Items listed in a dataset
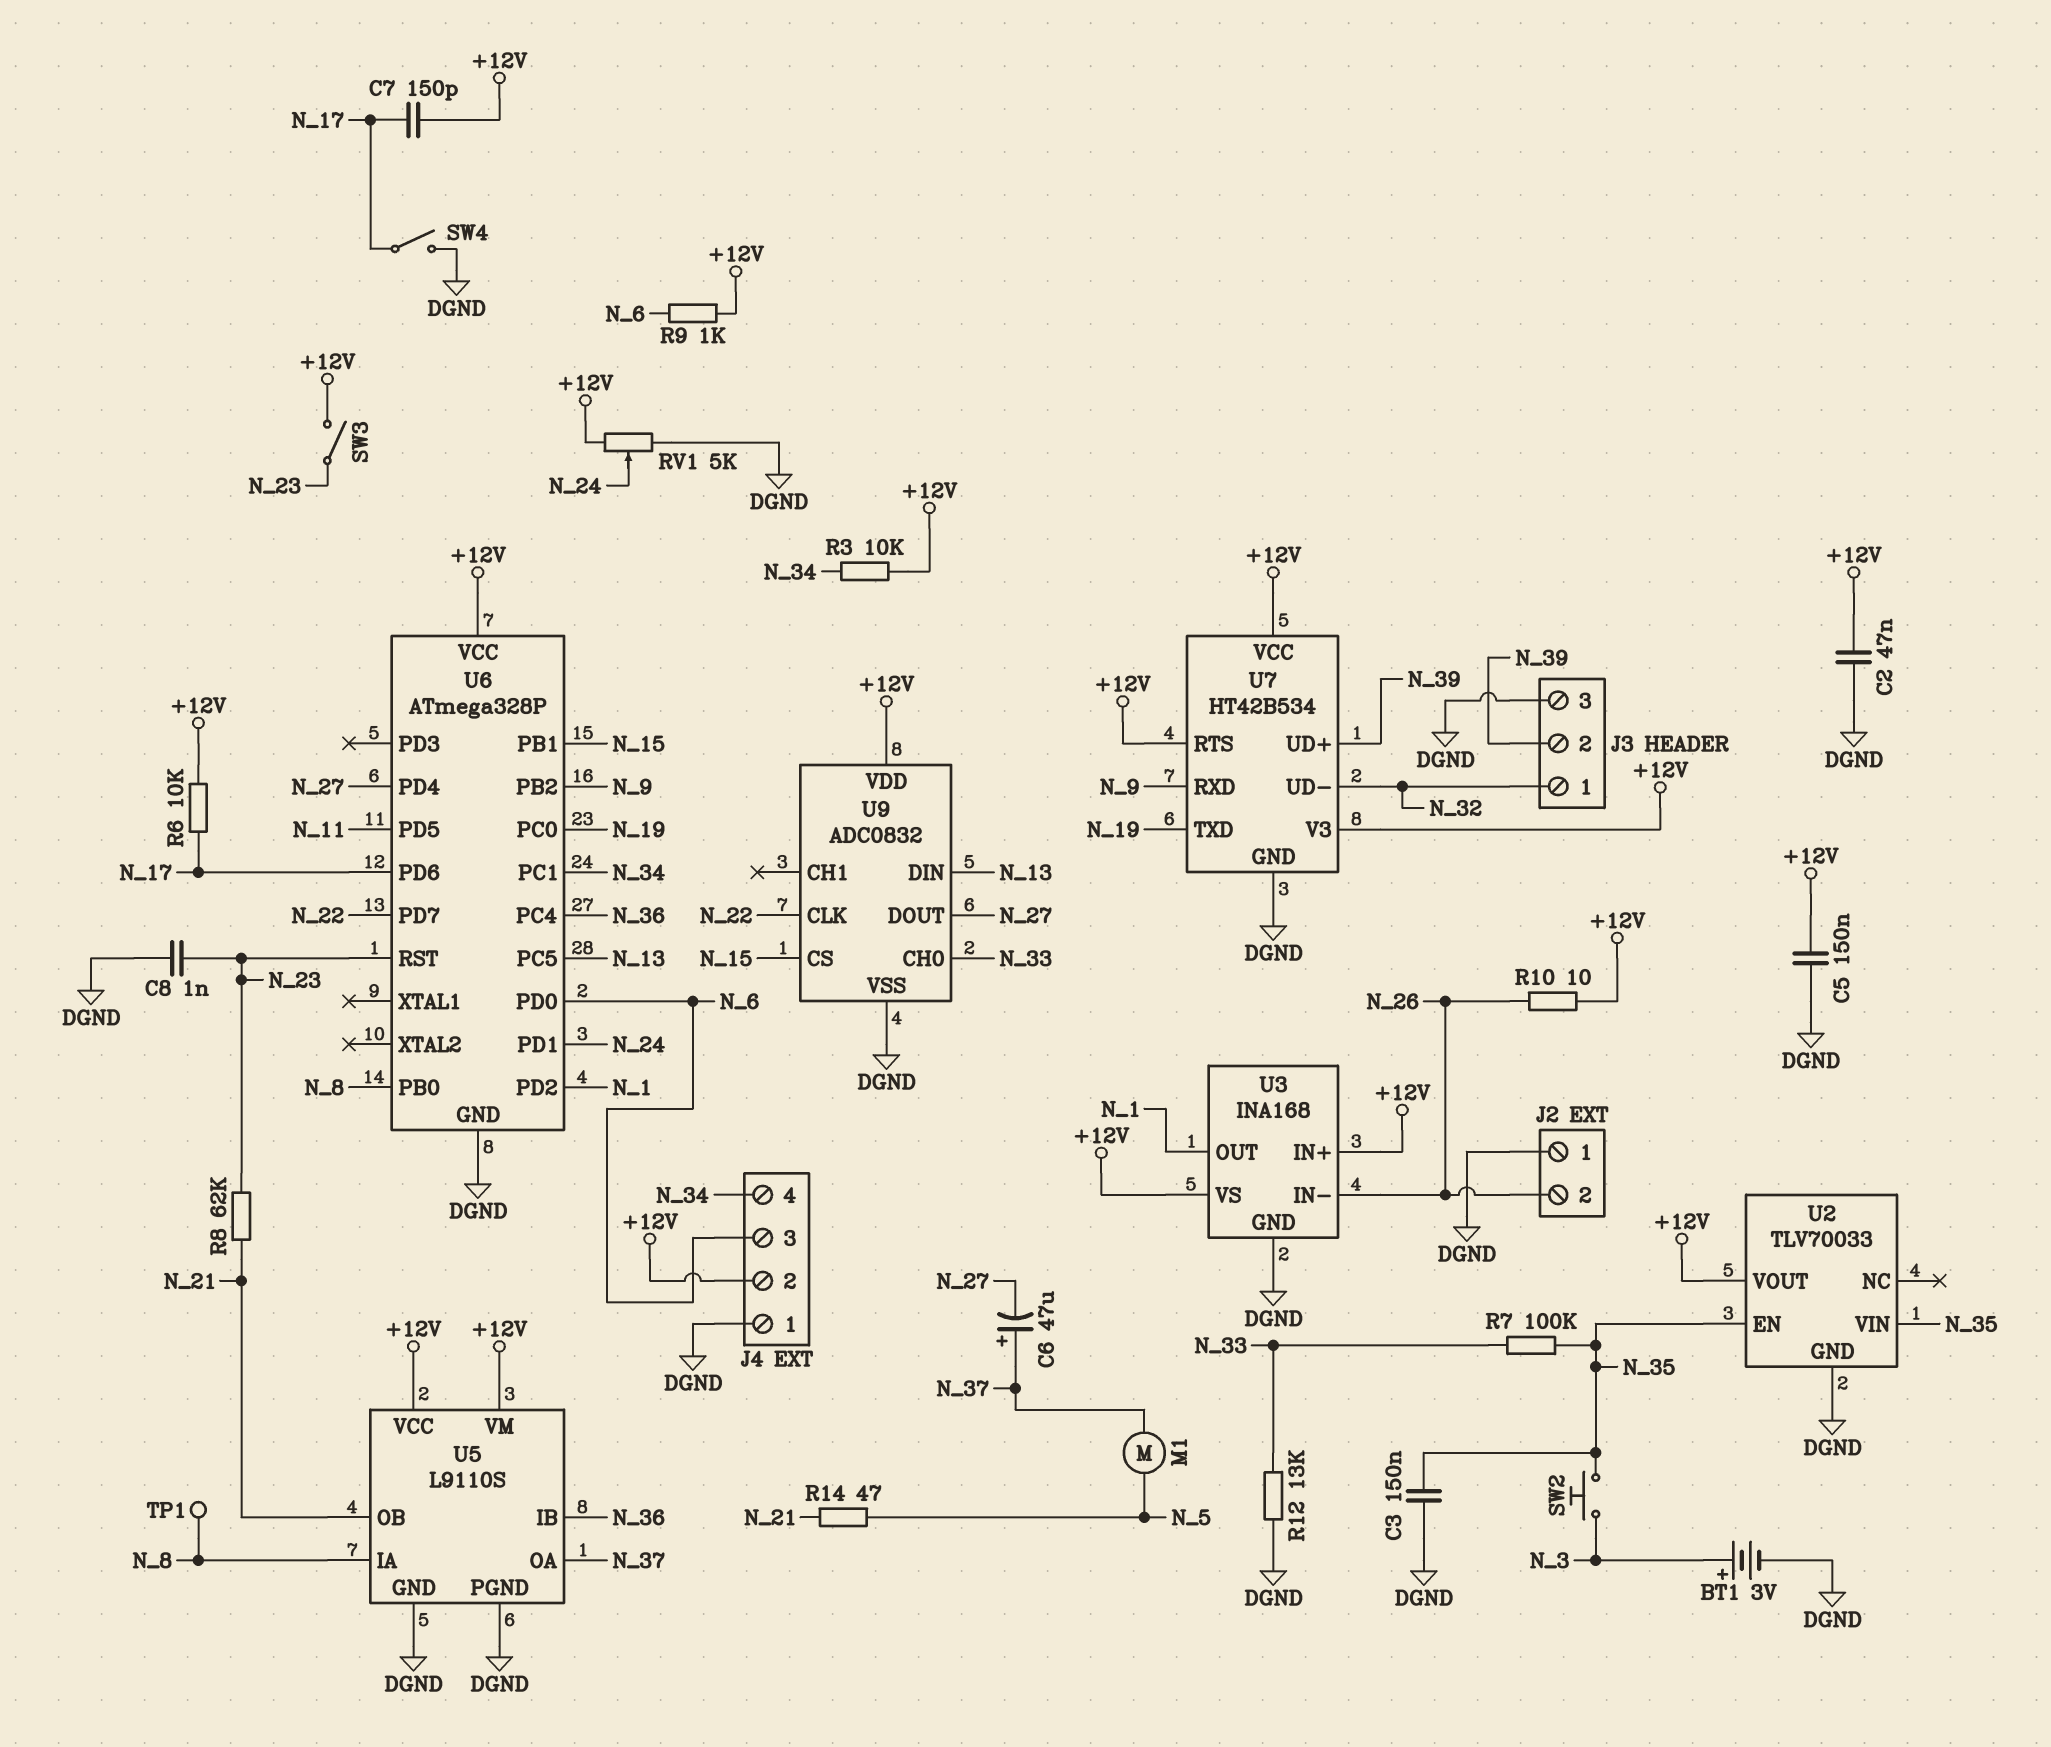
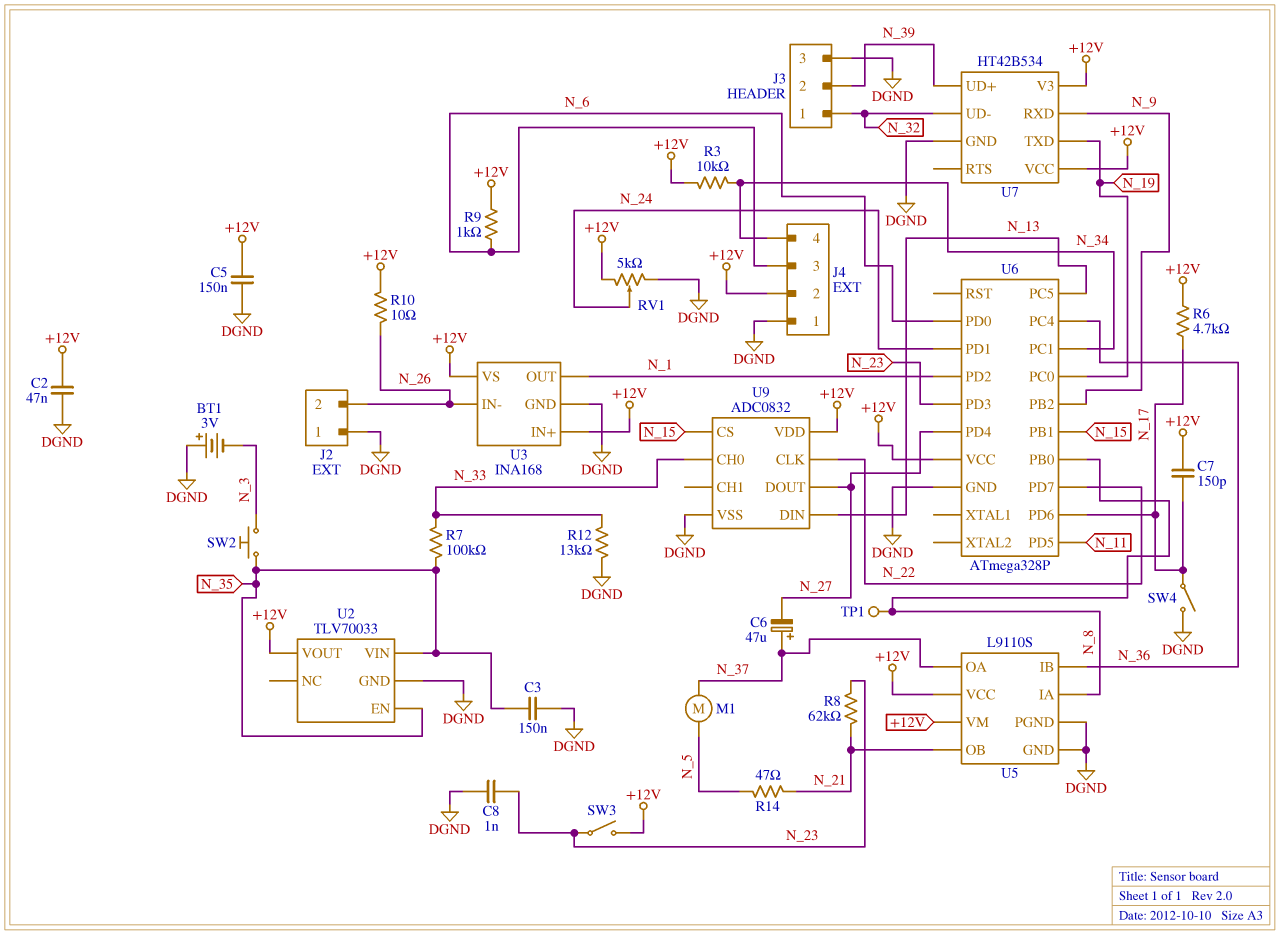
BT1: 3V (plus N_3, minus DGND) -> 3V (plus DGND, minus N_3)
R6: 10k (+12V, N_17) -> 4.7k (+12V, N_17)
U6 pin PD3: none -> N_23
U6 pin RST: N_23 -> none
U7 pin RTS: +12V -> none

Exercise goal —
Leave out the pictures, and give all the records again exactly.

Output —
BT1: 3V (plus N_3, minus DGND) -> 3V (plus DGND, minus N_3)
R6: 10k (+12V, N_17) -> 4.7k (+12V, N_17)
U6 pin PD3: none -> N_23
U6 pin RST: N_23 -> none
U7 pin RTS: +12V -> none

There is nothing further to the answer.